:: Task brief ::
I'd like the data beneath this line reproduced exactly, without any of its images.

:: Data supplied ::
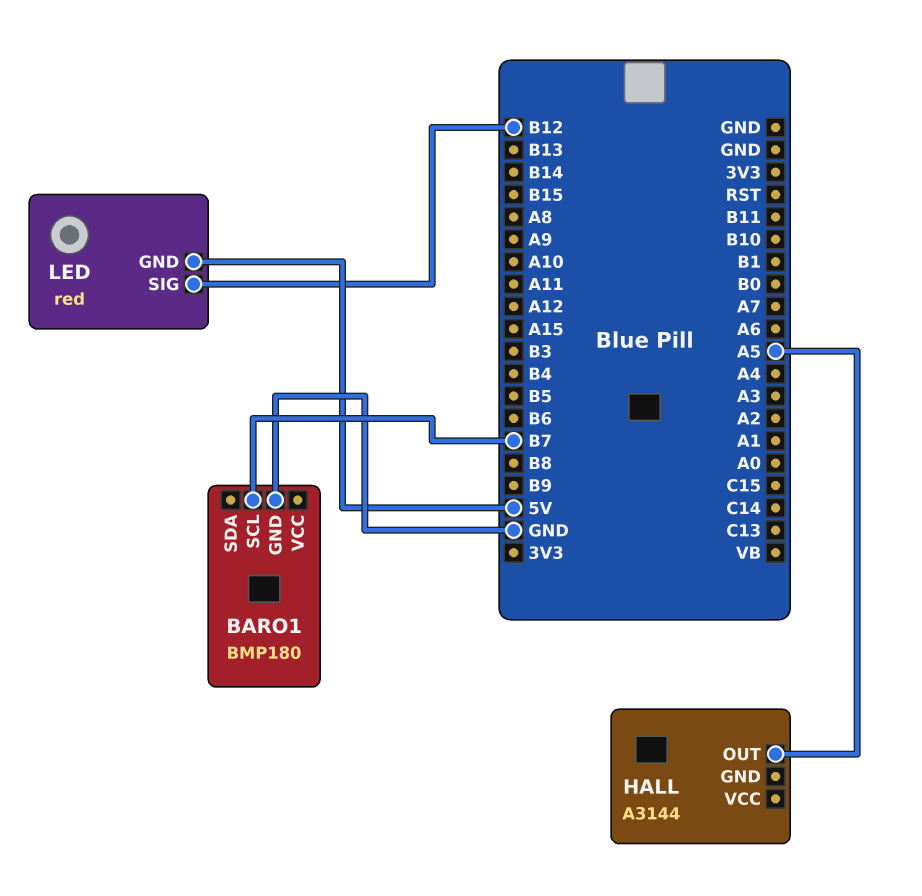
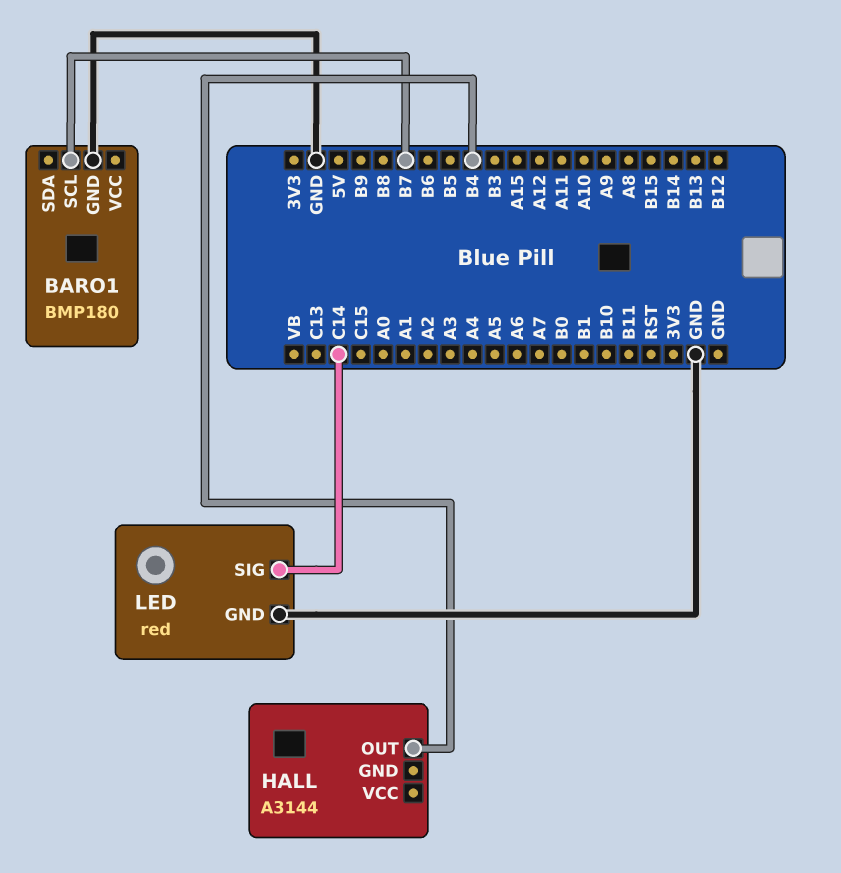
HALL pin OUT: A5 -> B4
LED pin GND: 5V -> GND
LED pin SIG: B12 -> C14

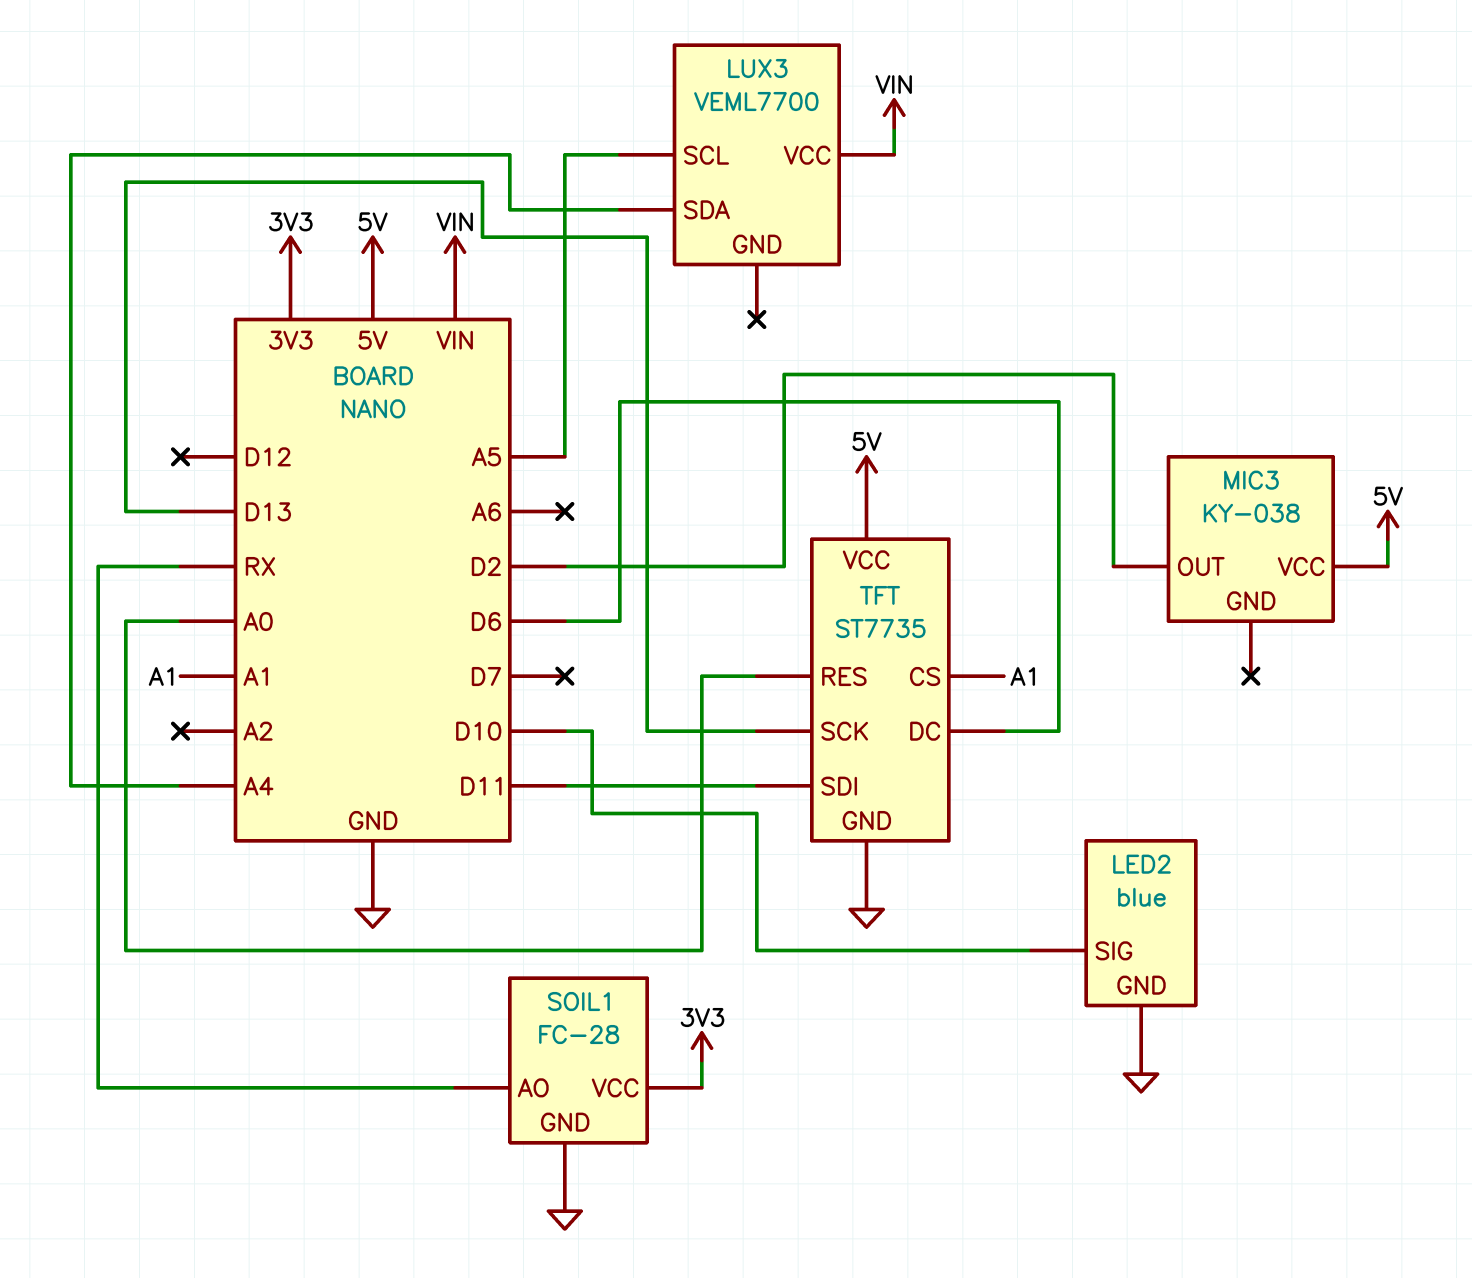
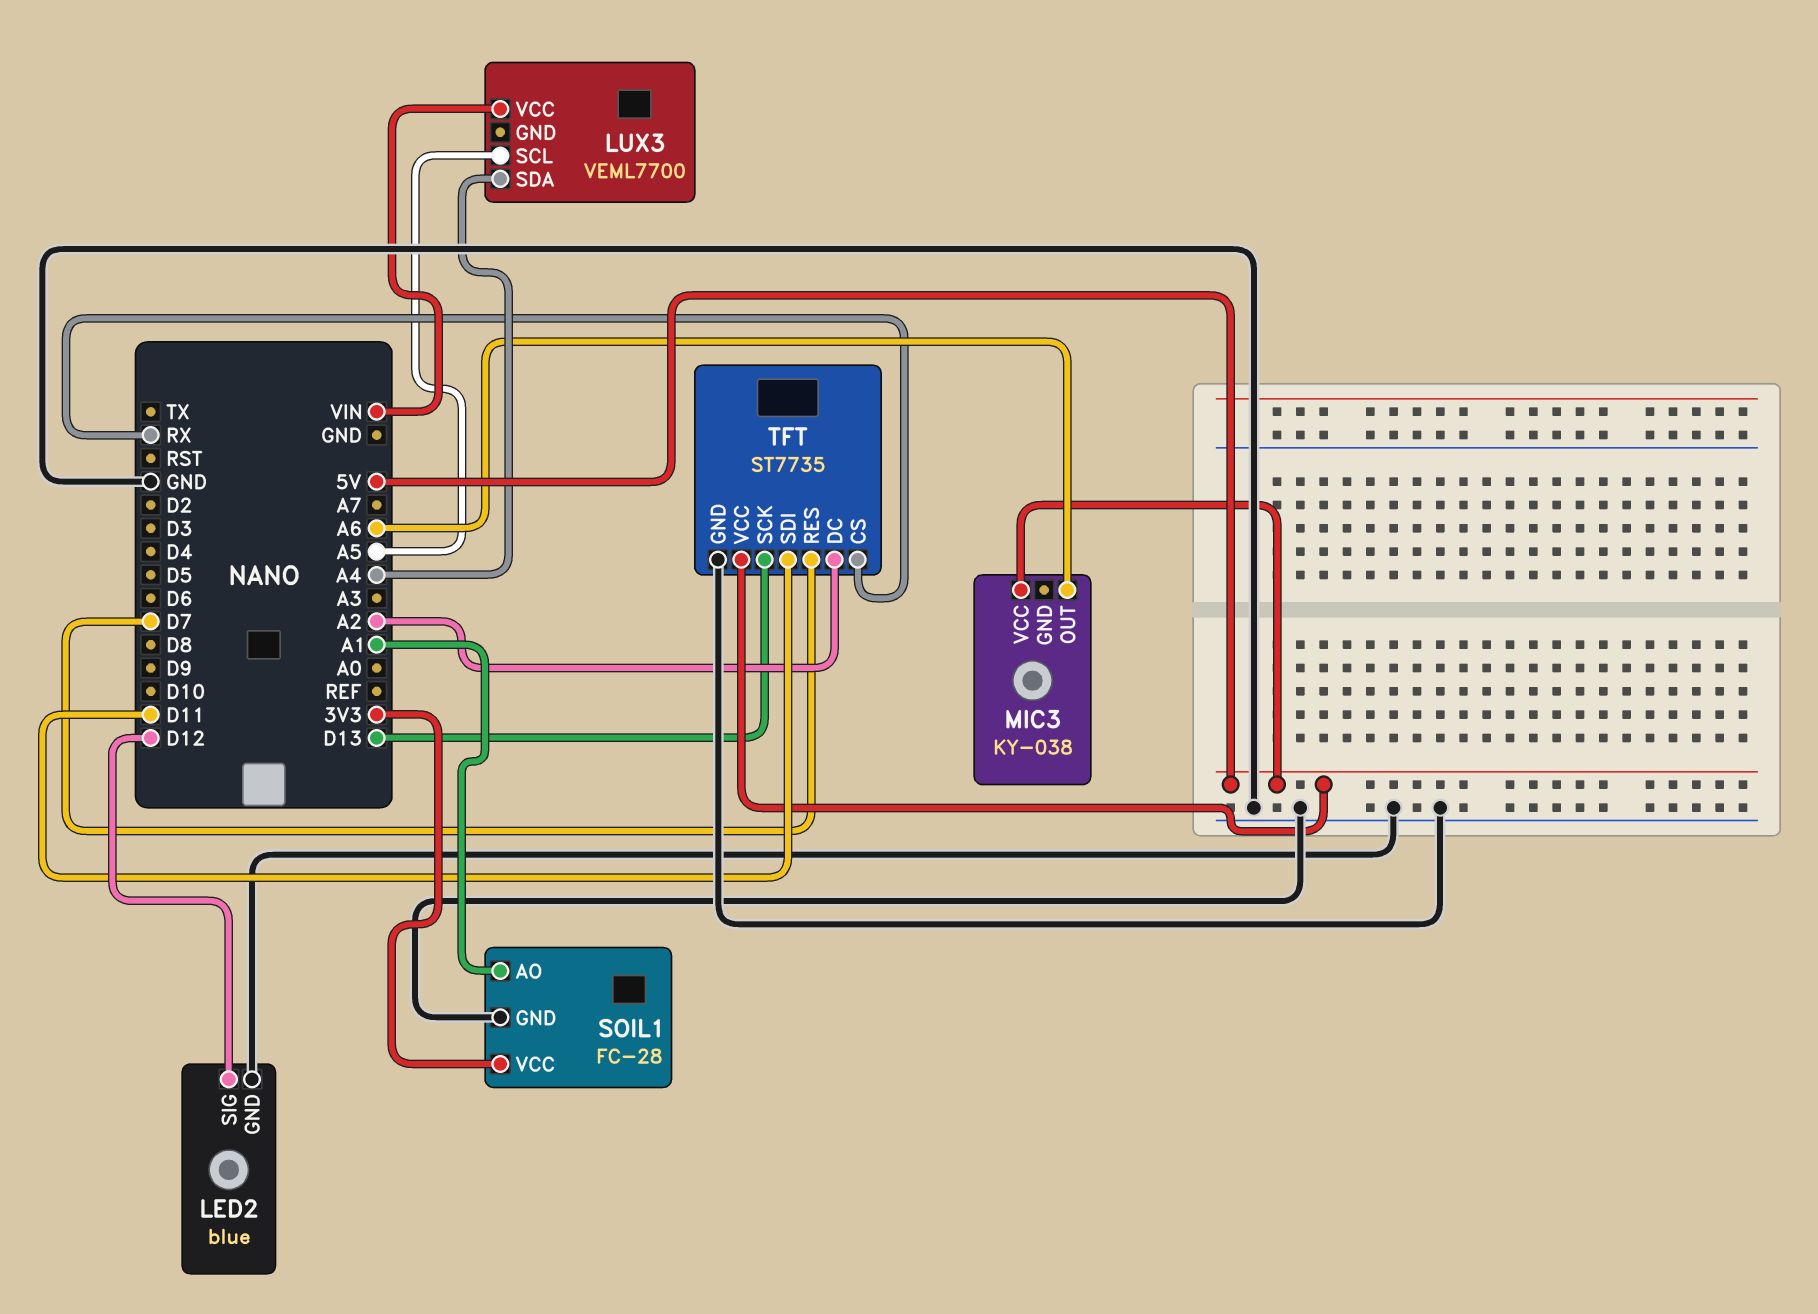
LED2 pin SIG: D10 -> D12
MIC3 pin OUT: D2 -> A6
SOIL1 pin AO: RX -> A1
TFT pin CS: A1 -> RX
TFT pin DC: D6 -> A2
TFT pin RES: A0 -> D7

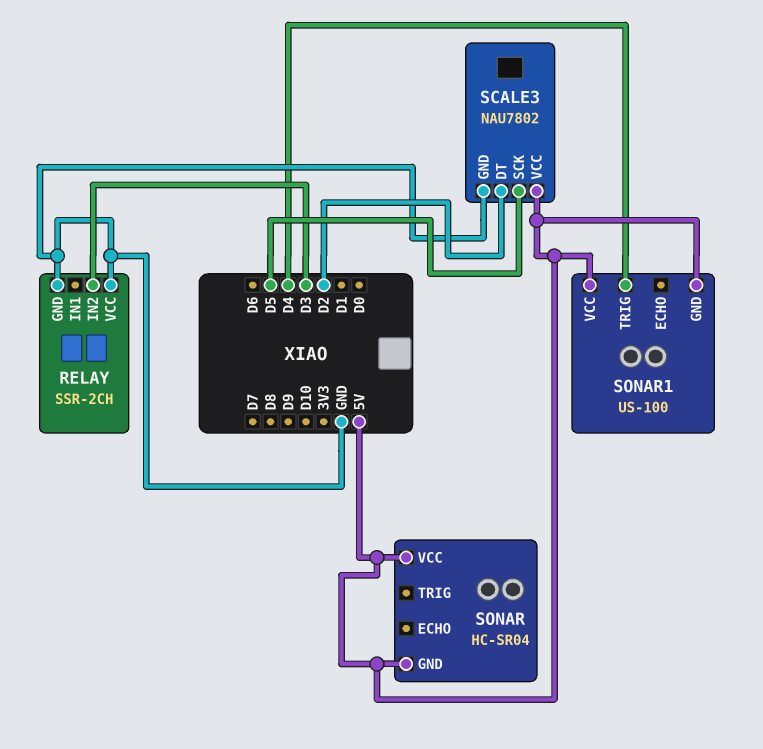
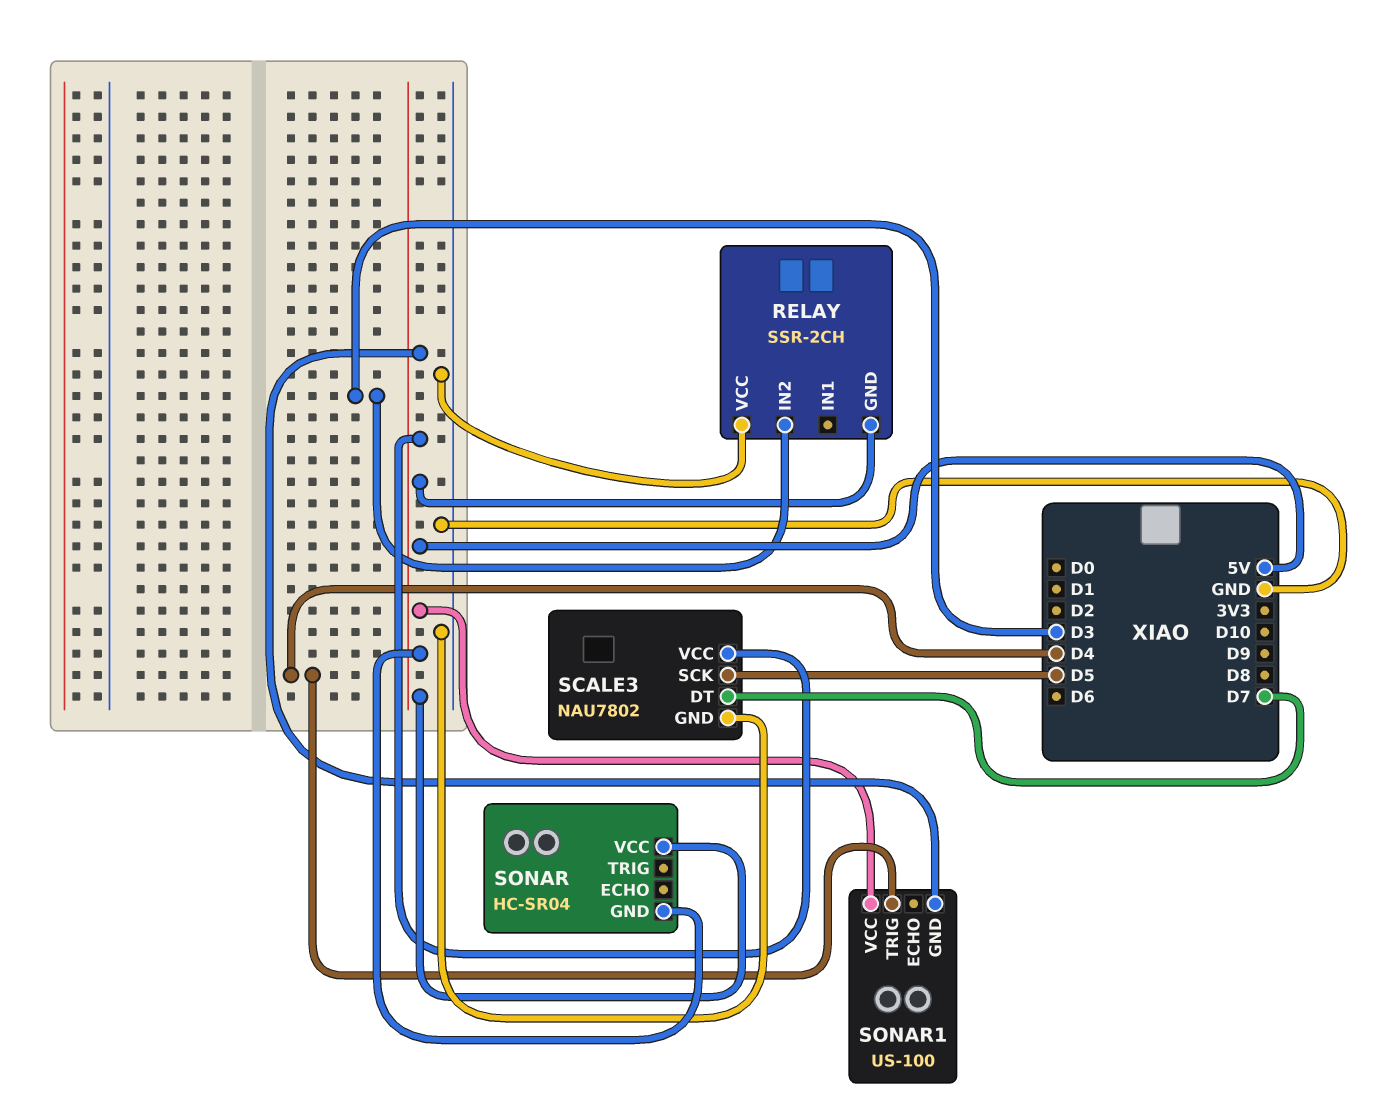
RELAY pin GND: GND -> 5V
SCALE3 pin DT: D2 -> D7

:: Answer to this problem ::
HALL pin OUT: A5 -> B4
LED pin GND: 5V -> GND
LED pin SIG: B12 -> C14

LED2 pin SIG: D10 -> D12
MIC3 pin OUT: D2 -> A6
SOIL1 pin AO: RX -> A1
TFT pin CS: A1 -> RX
TFT pin DC: D6 -> A2
TFT pin RES: A0 -> D7

RELAY pin GND: GND -> 5V
SCALE3 pin DT: D2 -> D7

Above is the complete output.